- _Your goal_
Go through the records and copy each line where the string "VBAT" occurs.

- _Task material_
Start of Block

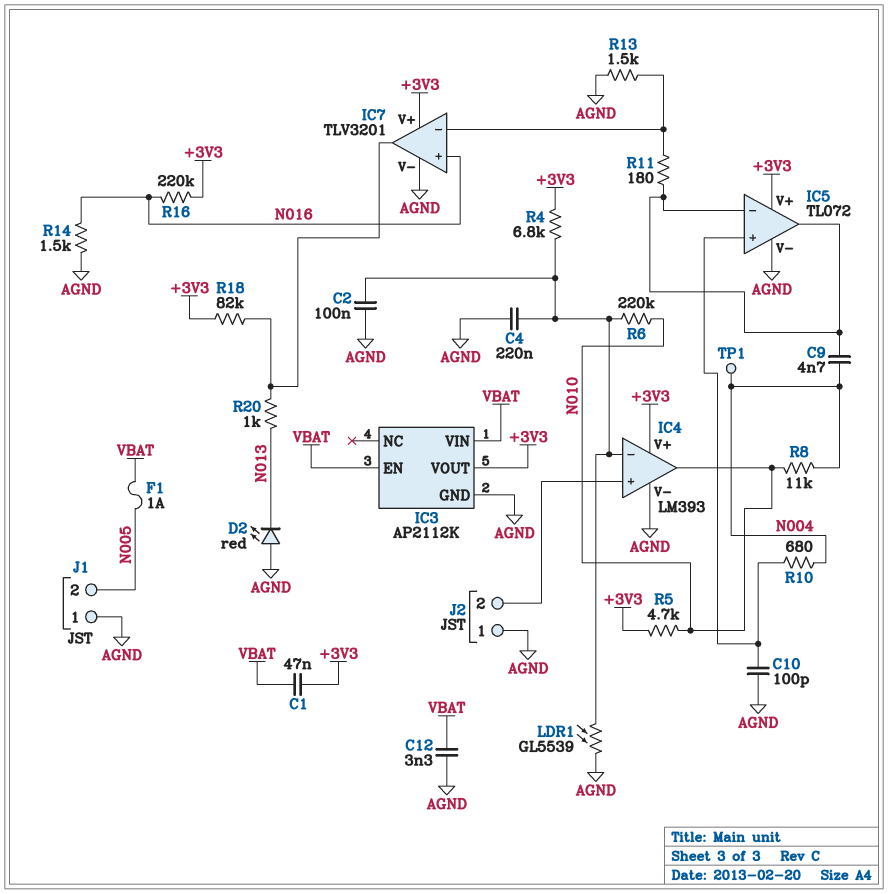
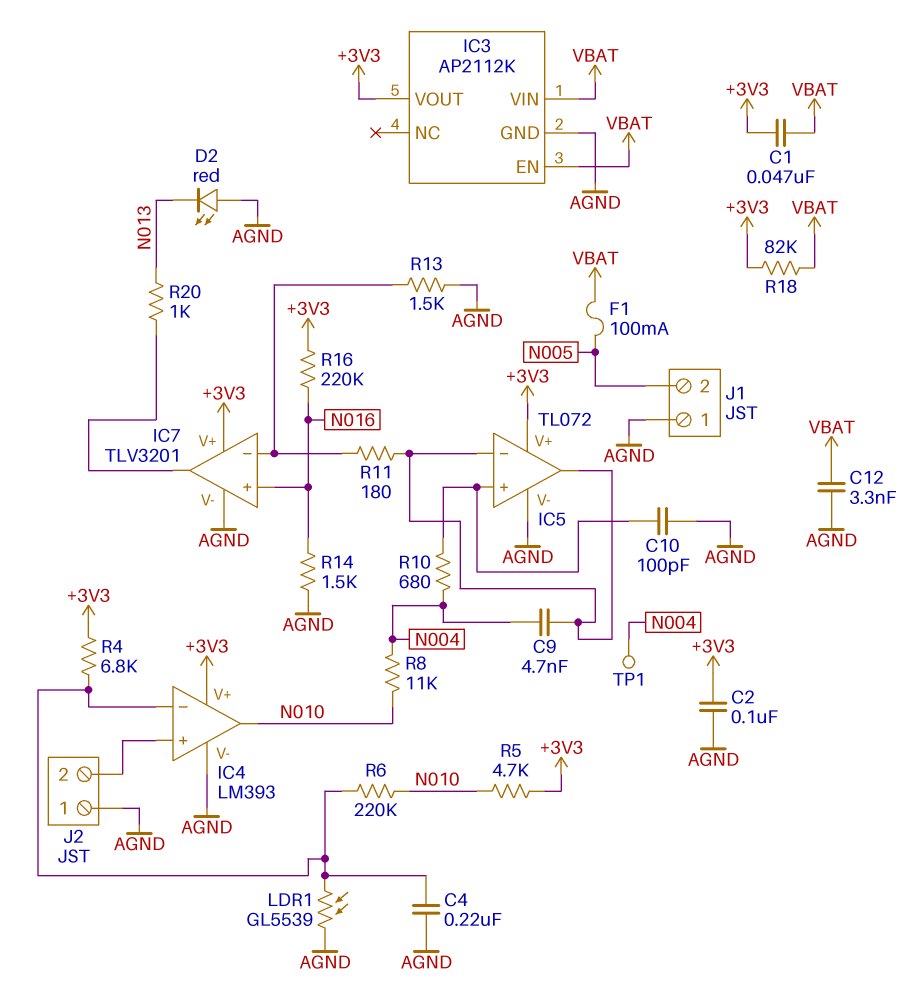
C2: 100nF (AGND, IC4/in-) -> 100nF (+3V3, AGND)
F1: 1A (N005, VBAT) -> 100mA (N005, VBAT)
R18: 82k (+3V3, IC7/out) -> 82k (+3V3, VBAT)

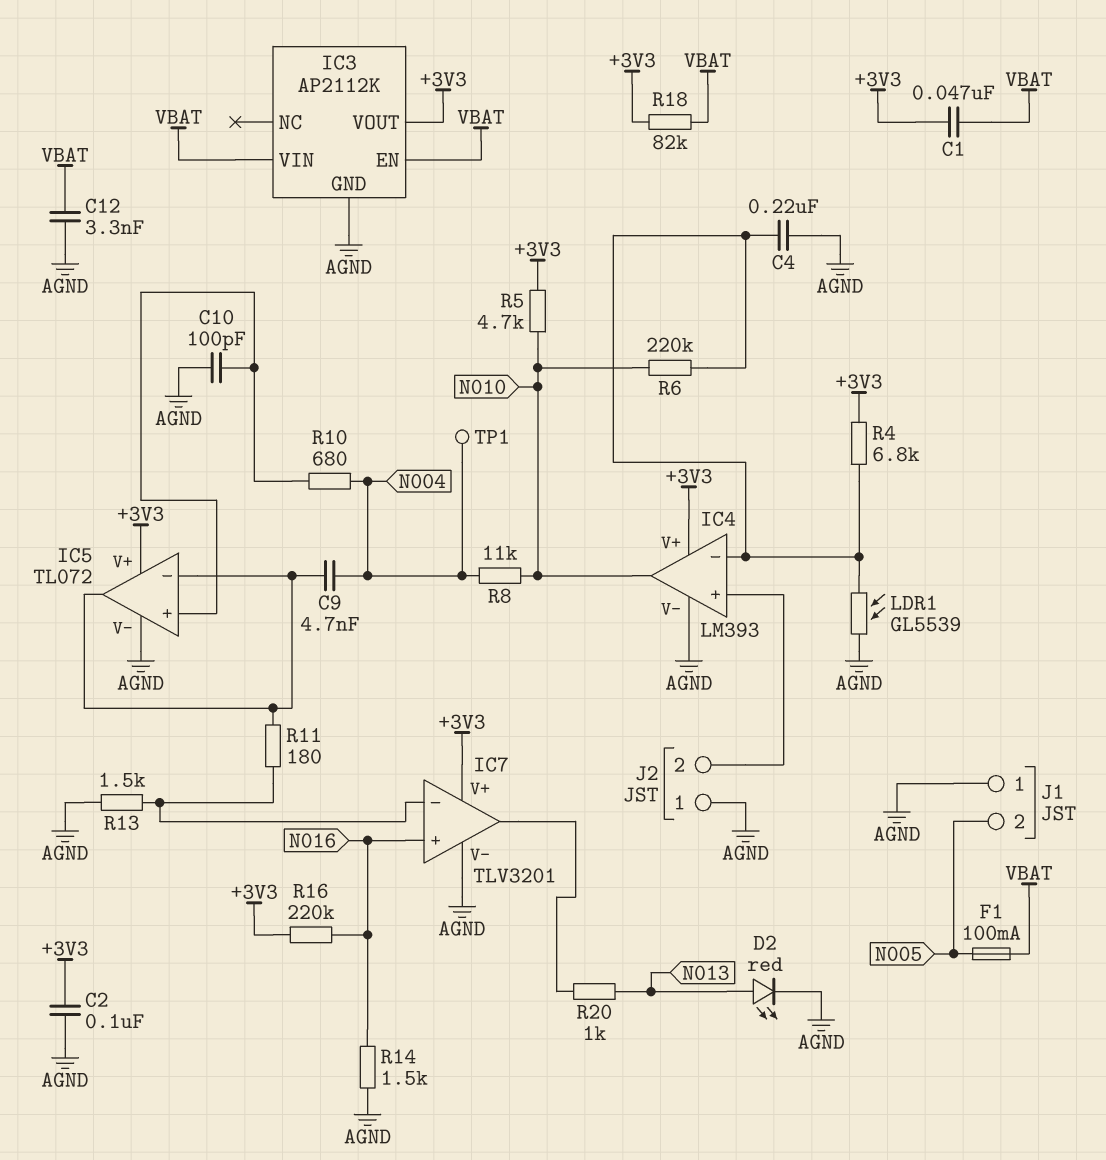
D2: LED red (A AGND, K N013) -> LED red (A N013, K AGND)

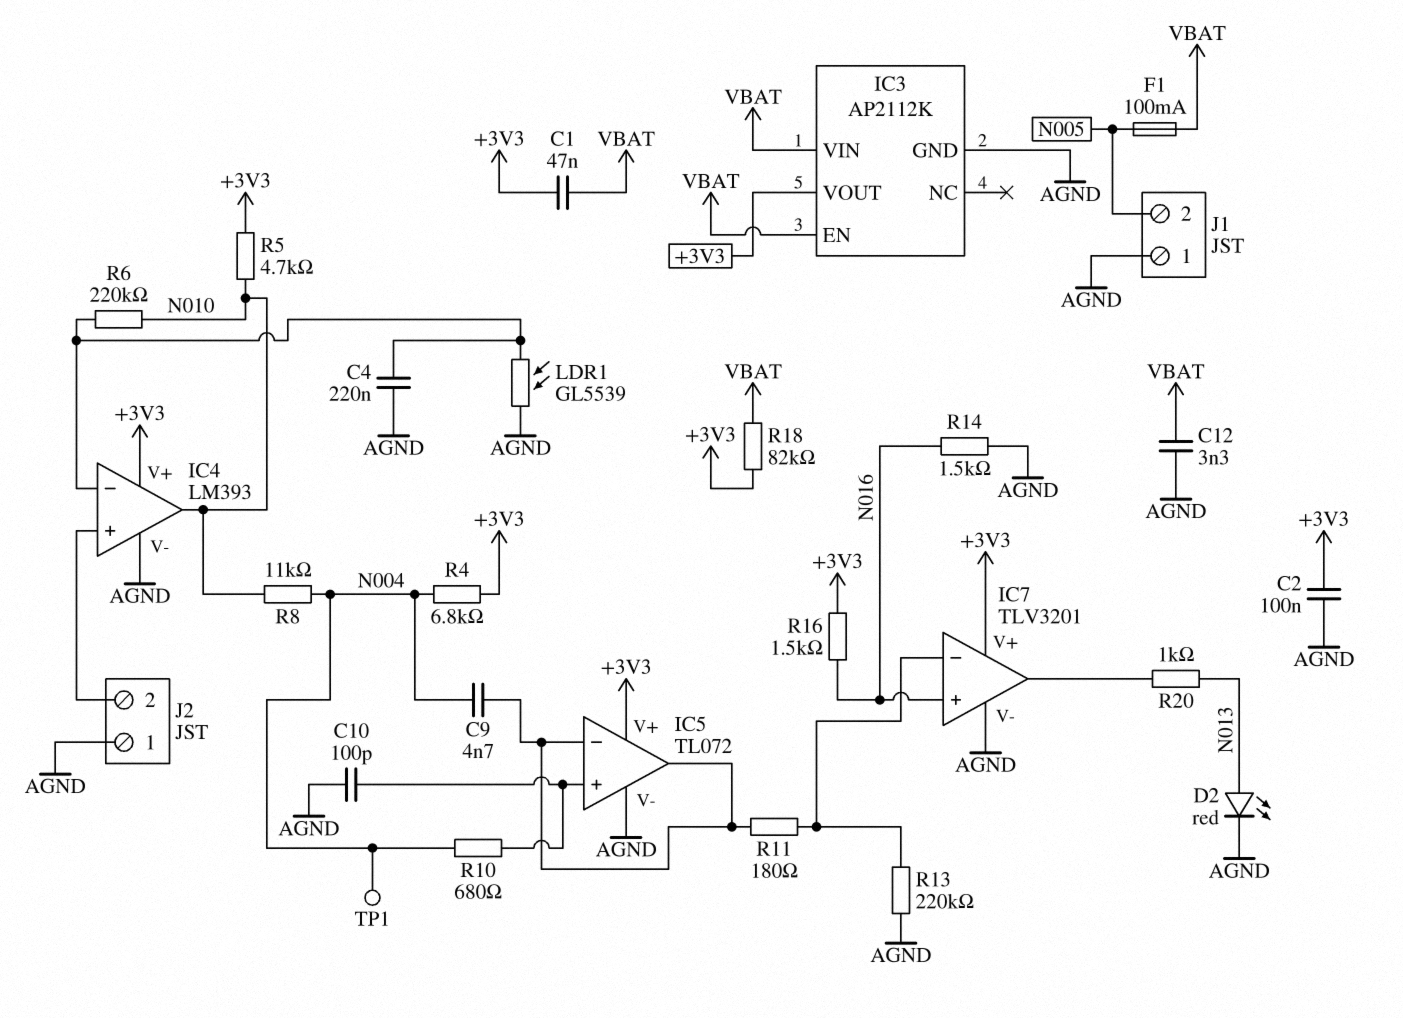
R4: 6.8k (+3V3, IC4/in-) -> 6.8k (+3V3, N004)
R13: 1.5k (AGND, IC7/in-) -> 220k (AGND, IC7/in-)
R16: 220k (+3V3, N016) -> 1.5k (+3V3, N016)

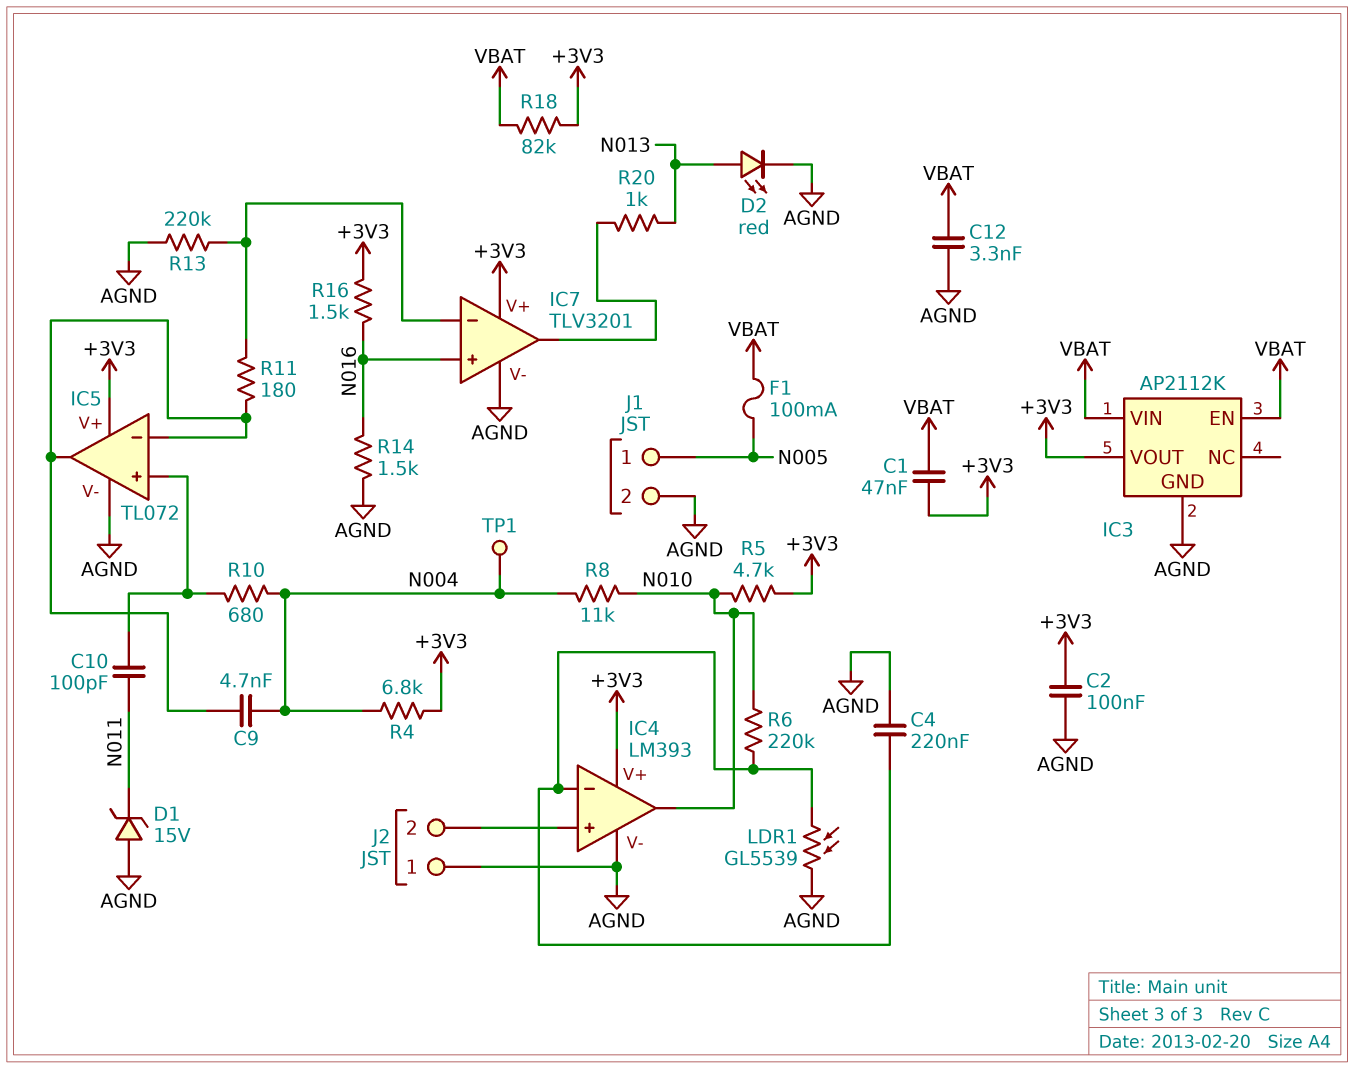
C10: 100pF (AGND, IC5/in+) -> 100pF (IC5/in+, N011)
D1: none -> zener 15V (A AGND, K N011)
J1 pin 1: AGND -> N005
J1 pin 2: N005 -> AGND

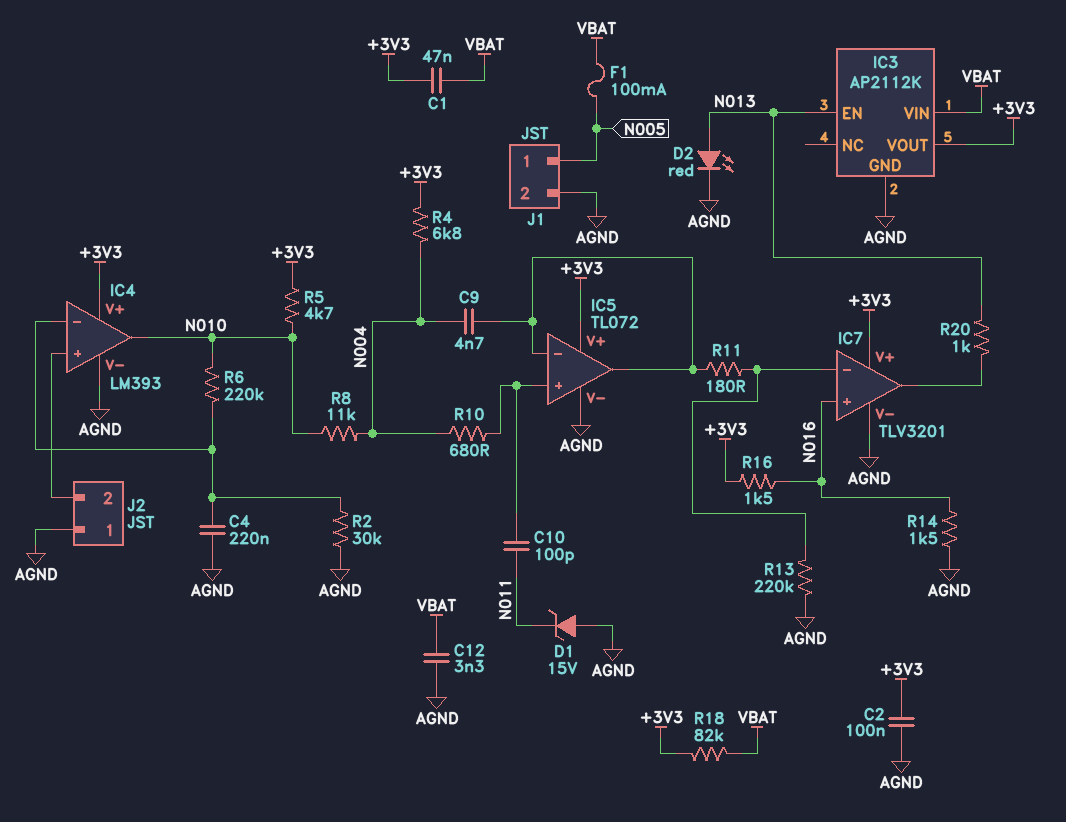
IC3 pin EN: VBAT -> N013
LDR1: GL5539 (AGND, IC4/in-) -> none
R2: none -> 30k (AGND, IC4/in-)
TP1: test point (N004) -> none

End of Block

- _Response_
F1: 1A (N005, VBAT) -> 100mA (N005, VBAT)
R18: 82k (+3V3, IC7/out) -> 82k (+3V3, VBAT)
IC3 pin EN: VBAT -> N013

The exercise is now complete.